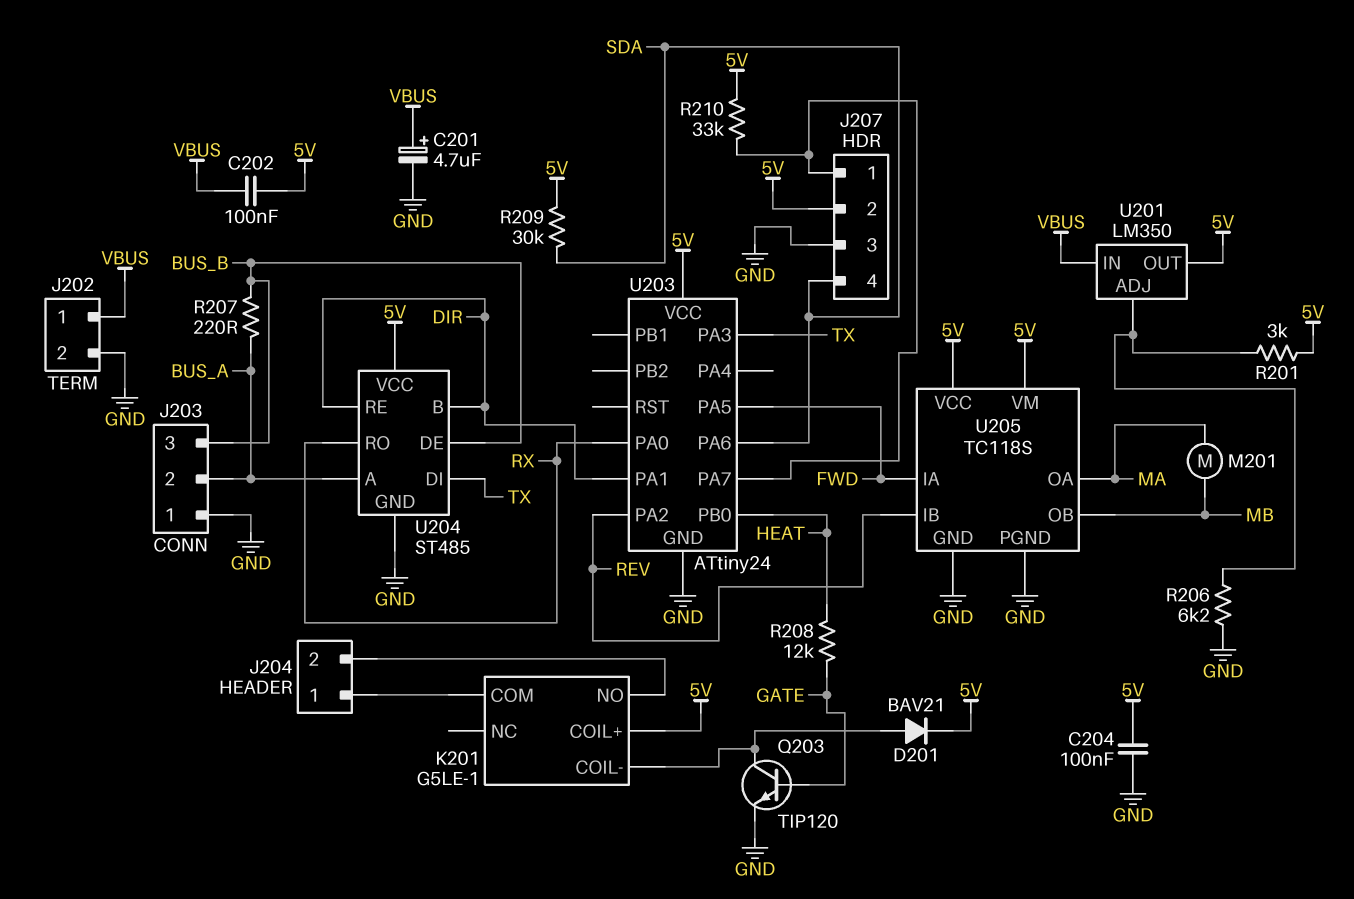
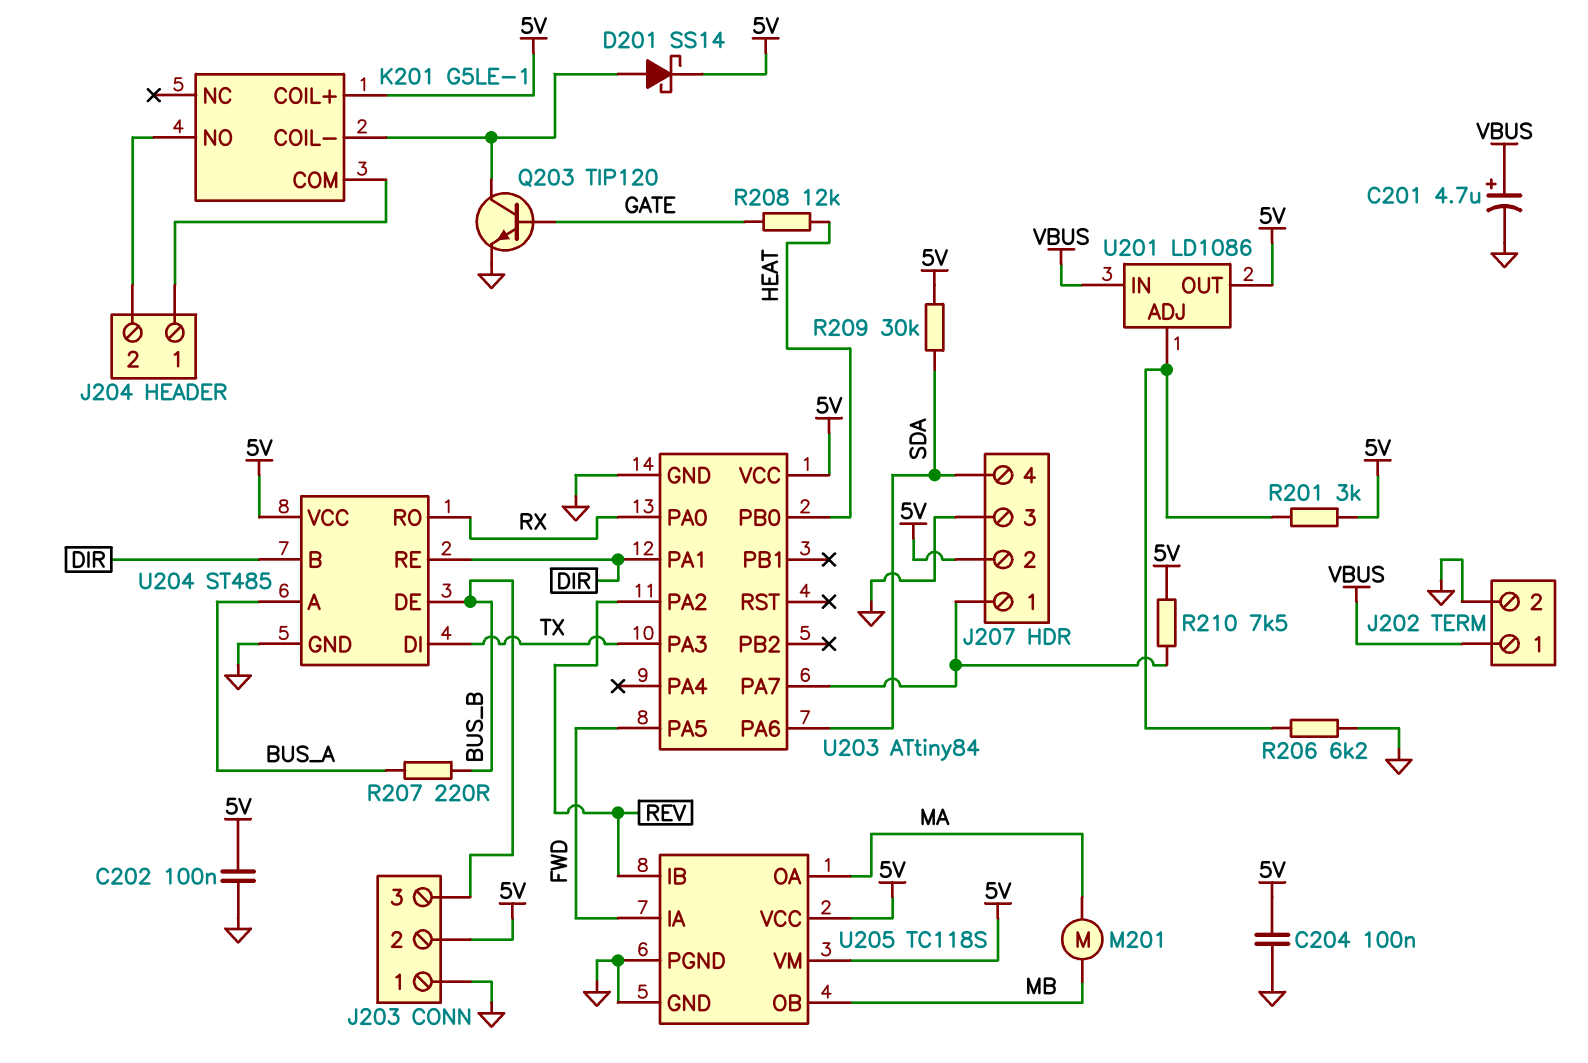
C202: 100nF (5V, VBUS) -> 100nF (5V, GND)
D201: diode BAV21 (A K201/COIL-, K 5V) -> schottky SS14 (A K201/COIL-, K 5V)
J203 pin 2: BUS_A -> 5V
R210: 33k (5V, J207/1) -> 7.5k (5V, J207/1)
U201: LM350 -> LD1086
U203: ATtiny24 -> ATtiny84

☆ ☆ ☆ ☆

◆ Problem: The answer must consist of the entries above, reproduced word for word, without any pictures.

◆ Result:
C202: 100nF (5V, VBUS) -> 100nF (5V, GND)
D201: diode BAV21 (A K201/COIL-, K 5V) -> schottky SS14 (A K201/COIL-, K 5V)
J203 pin 2: BUS_A -> 5V
R210: 33k (5V, J207/1) -> 7.5k (5V, J207/1)
U201: LM350 -> LD1086
U203: ATtiny24 -> ATtiny84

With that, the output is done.